PROBLEM TO WORK ON:
Swap "counterclockwise" for "anticlockwise" in the stretch from the start of the material through the line containing "gray rectangle: moved 1 px down", and give only those lines, otherwise unchanged.

DATA FOR THE TASK:
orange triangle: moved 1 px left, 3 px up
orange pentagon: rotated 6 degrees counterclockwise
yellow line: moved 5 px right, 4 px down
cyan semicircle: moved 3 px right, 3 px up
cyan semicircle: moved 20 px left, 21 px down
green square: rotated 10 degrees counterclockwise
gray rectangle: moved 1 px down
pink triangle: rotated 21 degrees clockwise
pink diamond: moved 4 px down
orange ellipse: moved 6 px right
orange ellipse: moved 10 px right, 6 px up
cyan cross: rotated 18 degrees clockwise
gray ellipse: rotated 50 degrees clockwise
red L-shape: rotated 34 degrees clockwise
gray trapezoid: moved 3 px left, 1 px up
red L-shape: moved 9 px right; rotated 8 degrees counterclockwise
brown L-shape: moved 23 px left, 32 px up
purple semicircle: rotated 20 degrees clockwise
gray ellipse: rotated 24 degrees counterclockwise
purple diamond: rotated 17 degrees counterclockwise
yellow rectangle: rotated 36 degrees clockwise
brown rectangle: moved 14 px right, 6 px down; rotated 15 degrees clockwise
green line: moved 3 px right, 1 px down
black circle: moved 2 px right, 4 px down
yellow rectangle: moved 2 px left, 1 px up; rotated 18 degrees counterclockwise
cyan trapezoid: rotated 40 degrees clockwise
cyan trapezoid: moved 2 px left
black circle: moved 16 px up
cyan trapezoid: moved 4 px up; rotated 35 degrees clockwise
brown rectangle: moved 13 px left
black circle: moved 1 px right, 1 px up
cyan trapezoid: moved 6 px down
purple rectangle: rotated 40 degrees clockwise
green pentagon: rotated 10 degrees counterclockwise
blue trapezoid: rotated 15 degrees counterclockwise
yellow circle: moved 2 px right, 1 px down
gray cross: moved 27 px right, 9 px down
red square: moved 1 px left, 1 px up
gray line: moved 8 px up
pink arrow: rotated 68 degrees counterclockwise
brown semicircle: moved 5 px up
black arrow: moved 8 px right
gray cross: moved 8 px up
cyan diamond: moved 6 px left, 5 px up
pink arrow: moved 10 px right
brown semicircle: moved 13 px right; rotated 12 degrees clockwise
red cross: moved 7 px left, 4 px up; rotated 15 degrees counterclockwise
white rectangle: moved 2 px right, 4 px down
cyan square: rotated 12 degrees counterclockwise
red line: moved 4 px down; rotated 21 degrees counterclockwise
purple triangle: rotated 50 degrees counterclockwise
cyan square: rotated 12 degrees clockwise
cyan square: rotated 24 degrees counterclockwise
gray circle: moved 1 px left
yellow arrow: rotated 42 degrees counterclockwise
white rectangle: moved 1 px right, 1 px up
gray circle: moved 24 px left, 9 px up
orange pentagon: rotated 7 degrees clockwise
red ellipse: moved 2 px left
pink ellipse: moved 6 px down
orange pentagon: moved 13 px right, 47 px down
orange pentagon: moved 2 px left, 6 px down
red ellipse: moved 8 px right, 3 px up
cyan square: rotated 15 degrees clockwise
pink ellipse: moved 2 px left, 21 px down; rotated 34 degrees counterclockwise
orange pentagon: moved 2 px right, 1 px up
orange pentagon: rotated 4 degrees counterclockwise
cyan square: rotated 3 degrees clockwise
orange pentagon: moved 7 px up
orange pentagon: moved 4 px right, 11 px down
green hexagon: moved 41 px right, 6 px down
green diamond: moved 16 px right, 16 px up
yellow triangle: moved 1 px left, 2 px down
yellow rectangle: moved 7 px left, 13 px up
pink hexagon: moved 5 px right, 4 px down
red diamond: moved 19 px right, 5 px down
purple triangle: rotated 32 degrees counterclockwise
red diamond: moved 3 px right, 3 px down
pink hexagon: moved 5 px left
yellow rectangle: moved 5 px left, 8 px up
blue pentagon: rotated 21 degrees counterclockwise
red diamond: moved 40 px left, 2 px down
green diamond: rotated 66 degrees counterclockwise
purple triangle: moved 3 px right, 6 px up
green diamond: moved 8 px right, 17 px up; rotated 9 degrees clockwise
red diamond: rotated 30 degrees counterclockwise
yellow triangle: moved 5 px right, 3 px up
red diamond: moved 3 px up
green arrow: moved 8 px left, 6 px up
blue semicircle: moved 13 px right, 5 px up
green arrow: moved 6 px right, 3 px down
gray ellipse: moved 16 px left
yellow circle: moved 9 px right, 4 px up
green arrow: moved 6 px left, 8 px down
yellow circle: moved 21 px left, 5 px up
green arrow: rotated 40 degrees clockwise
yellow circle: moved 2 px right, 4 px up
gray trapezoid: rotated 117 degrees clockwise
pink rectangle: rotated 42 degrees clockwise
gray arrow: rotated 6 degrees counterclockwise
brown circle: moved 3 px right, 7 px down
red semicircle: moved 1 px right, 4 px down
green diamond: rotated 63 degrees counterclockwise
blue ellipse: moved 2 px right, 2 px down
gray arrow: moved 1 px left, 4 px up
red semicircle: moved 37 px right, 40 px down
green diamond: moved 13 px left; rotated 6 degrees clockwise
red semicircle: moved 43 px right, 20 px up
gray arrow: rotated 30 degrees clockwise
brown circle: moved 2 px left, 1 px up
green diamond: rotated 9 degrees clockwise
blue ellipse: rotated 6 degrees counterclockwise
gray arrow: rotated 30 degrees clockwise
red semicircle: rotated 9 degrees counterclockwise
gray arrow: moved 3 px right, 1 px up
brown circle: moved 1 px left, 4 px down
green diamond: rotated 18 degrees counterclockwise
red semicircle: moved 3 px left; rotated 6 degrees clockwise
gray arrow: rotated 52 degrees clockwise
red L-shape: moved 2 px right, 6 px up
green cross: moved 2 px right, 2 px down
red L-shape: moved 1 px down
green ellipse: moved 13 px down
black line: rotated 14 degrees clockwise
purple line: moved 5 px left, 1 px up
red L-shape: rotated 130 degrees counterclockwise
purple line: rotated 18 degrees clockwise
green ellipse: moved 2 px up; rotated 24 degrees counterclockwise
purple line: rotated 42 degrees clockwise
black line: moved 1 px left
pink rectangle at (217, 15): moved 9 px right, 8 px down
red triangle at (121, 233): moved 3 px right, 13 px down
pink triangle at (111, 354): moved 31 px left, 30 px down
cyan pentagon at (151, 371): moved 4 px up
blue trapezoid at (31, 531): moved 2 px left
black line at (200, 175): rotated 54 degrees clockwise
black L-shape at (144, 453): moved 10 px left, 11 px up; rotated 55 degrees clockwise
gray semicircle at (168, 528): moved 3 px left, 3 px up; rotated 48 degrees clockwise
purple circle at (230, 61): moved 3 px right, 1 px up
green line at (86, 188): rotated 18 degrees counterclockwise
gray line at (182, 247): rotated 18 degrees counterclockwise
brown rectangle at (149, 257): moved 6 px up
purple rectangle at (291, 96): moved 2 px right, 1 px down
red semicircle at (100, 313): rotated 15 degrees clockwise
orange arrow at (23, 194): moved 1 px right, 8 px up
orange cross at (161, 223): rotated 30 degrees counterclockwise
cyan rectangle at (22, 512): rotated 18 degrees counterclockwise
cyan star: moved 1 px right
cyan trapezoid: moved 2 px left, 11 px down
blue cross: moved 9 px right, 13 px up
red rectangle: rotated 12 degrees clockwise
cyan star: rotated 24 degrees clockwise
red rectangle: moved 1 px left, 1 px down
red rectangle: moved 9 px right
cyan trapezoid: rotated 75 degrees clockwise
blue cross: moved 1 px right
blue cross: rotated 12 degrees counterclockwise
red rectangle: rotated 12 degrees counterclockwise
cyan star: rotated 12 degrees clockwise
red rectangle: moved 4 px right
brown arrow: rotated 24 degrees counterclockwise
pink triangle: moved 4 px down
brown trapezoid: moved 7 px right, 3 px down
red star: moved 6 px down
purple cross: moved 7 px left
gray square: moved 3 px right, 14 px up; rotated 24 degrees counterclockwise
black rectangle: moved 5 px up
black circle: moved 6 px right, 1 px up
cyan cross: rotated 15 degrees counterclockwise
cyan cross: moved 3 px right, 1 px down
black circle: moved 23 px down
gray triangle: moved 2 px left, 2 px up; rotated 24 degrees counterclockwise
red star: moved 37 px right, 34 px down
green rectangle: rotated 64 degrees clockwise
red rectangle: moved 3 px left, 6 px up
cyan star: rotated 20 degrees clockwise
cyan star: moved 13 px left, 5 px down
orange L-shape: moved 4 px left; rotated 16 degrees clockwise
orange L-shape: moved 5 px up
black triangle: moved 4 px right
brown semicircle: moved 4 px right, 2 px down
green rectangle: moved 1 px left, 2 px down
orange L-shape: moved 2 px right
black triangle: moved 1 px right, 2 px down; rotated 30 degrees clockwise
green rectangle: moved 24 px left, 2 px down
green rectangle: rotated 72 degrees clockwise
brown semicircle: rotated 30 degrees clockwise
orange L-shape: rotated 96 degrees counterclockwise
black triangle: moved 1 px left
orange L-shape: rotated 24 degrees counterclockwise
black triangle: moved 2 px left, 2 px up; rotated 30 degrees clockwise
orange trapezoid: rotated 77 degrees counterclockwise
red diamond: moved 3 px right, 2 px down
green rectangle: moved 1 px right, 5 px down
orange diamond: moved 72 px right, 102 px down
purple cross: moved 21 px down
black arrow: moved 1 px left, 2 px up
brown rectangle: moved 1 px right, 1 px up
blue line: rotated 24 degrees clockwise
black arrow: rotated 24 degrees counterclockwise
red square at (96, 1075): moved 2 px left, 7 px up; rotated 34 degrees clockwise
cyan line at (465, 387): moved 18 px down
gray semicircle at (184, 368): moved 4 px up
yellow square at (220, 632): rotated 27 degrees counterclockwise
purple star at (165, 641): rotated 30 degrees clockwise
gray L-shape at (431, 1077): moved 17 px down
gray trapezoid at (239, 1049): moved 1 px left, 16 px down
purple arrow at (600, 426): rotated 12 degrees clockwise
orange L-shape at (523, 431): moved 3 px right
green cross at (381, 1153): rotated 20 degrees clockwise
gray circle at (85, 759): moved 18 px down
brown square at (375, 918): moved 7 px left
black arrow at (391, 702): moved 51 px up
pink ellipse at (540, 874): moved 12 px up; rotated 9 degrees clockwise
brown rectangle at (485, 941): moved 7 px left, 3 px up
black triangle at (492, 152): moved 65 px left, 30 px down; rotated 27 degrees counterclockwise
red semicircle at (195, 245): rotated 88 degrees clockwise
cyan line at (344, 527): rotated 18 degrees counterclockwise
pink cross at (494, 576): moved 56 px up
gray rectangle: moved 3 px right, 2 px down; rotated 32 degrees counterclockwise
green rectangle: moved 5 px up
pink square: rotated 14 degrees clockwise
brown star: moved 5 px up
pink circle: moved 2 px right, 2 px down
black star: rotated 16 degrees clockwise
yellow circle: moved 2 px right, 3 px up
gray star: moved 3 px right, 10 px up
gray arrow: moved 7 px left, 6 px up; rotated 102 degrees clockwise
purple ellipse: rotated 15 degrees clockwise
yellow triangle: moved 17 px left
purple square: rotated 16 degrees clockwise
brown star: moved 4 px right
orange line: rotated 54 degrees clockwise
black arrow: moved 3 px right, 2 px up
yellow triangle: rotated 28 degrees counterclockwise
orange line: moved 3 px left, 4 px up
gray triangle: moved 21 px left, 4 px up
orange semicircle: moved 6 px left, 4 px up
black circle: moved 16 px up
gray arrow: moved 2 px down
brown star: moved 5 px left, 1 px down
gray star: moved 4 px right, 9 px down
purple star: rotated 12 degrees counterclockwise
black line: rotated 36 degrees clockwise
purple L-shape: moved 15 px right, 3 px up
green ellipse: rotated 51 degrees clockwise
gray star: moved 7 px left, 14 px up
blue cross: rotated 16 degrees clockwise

CORRECT ANSWER:
orange triangle: moved 1 px left, 3 px up
orange pentagon: rotated 6 degrees anticlockwise
yellow line: moved 5 px right, 4 px down
cyan semicircle: moved 3 px right, 3 px up
cyan semicircle: moved 20 px left, 21 px down
green square: rotated 10 degrees anticlockwise
gray rectangle: moved 1 px down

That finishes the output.